Saved data entries:
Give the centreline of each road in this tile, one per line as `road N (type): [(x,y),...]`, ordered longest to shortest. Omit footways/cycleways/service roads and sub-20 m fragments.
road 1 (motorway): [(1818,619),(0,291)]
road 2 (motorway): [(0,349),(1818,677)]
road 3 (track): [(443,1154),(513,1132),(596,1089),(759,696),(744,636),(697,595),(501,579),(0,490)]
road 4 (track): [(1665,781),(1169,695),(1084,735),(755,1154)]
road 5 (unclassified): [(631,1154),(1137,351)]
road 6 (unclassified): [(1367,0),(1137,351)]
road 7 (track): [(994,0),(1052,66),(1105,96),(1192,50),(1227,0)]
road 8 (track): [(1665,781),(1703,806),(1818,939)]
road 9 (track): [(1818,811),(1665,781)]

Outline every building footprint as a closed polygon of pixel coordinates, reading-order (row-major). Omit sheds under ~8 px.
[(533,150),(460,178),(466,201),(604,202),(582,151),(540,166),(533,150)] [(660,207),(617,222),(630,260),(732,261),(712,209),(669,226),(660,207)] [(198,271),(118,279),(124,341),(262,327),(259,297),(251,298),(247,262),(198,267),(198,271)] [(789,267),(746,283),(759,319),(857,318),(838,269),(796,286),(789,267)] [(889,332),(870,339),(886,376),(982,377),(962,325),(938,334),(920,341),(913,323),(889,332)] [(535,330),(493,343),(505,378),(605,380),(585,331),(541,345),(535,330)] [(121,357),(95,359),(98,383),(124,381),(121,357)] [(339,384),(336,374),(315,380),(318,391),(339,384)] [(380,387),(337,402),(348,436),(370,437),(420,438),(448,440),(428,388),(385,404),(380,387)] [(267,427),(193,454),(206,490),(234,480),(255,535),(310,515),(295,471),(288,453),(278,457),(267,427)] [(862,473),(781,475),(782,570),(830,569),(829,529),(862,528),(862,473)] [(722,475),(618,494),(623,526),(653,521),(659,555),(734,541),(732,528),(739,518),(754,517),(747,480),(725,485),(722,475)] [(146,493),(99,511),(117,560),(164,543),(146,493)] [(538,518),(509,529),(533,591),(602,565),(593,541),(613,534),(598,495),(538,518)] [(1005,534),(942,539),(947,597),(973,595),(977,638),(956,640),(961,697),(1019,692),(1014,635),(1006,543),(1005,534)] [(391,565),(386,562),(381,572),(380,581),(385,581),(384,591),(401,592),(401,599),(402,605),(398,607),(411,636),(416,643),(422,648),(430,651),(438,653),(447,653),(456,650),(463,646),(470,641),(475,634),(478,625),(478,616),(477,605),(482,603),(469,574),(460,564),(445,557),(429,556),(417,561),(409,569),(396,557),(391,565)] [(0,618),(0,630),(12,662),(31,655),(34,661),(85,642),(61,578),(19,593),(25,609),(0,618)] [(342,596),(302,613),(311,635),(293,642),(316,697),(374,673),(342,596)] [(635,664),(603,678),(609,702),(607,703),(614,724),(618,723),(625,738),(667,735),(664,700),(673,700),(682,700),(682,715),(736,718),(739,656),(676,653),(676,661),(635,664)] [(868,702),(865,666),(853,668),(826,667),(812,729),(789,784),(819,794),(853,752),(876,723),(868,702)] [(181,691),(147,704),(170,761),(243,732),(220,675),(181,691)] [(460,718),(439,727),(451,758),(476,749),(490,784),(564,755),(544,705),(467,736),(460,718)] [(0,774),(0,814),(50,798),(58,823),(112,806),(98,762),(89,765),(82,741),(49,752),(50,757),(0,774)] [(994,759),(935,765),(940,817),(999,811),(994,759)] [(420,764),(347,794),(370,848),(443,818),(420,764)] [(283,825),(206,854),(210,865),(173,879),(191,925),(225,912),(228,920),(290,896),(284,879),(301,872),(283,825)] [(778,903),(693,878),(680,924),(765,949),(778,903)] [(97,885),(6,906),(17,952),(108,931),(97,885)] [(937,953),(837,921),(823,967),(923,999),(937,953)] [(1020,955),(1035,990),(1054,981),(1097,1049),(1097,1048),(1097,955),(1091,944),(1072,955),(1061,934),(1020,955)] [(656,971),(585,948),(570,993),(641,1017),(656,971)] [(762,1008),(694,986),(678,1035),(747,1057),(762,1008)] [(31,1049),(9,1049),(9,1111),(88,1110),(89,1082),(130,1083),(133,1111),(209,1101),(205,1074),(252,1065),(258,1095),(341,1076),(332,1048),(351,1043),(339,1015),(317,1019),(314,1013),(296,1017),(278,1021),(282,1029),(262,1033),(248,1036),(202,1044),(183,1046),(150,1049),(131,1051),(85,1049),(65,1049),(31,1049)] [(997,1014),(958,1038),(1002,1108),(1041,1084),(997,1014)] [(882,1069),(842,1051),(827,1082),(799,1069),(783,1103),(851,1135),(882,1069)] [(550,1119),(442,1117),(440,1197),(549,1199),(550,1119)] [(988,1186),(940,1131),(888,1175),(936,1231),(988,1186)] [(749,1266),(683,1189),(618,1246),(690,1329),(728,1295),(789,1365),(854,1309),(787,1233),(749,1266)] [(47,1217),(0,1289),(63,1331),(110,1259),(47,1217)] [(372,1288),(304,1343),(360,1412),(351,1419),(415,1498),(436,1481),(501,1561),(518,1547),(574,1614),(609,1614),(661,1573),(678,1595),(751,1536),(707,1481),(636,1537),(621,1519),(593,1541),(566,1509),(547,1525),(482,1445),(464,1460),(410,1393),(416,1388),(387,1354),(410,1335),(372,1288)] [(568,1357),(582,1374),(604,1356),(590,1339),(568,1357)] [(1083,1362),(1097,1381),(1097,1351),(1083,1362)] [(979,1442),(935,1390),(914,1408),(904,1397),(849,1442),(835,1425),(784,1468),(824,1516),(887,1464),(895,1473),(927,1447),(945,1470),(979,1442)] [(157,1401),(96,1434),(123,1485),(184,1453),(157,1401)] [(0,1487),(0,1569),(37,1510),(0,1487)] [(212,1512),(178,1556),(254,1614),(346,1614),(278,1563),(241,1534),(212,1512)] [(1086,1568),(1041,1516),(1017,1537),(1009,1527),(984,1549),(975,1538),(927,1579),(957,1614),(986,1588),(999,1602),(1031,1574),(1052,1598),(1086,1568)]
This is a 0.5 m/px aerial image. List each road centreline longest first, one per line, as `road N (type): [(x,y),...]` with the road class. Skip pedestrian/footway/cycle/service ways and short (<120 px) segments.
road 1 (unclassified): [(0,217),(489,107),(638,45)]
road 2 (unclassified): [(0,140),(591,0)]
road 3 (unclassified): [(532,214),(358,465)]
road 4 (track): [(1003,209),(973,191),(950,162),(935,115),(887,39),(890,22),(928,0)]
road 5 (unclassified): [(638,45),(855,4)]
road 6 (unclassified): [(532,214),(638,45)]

▸ **AIM OF THE EXERCISE**: The answer is the line containing "This is a 0.5" together with every line after it in the records, repeated exactly and with nothing else.

▸ **SOLUTION TO THIS TASK**:
This is a 0.5 m/px aerial image. List each road centreline longest first, one per line, as `road N (type): [(x,y),...]` with the road class. Skip pedestrian/footway/cycle/service ways and short (<120 px) segments.
road 1 (unclassified): [(0,217),(489,107),(638,45)]
road 2 (unclassified): [(0,140),(591,0)]
road 3 (unclassified): [(532,214),(358,465)]
road 4 (track): [(1003,209),(973,191),(950,162),(935,115),(887,39),(890,22),(928,0)]
road 5 (unclassified): [(638,45),(855,4)]
road 6 (unclassified): [(532,214),(638,45)]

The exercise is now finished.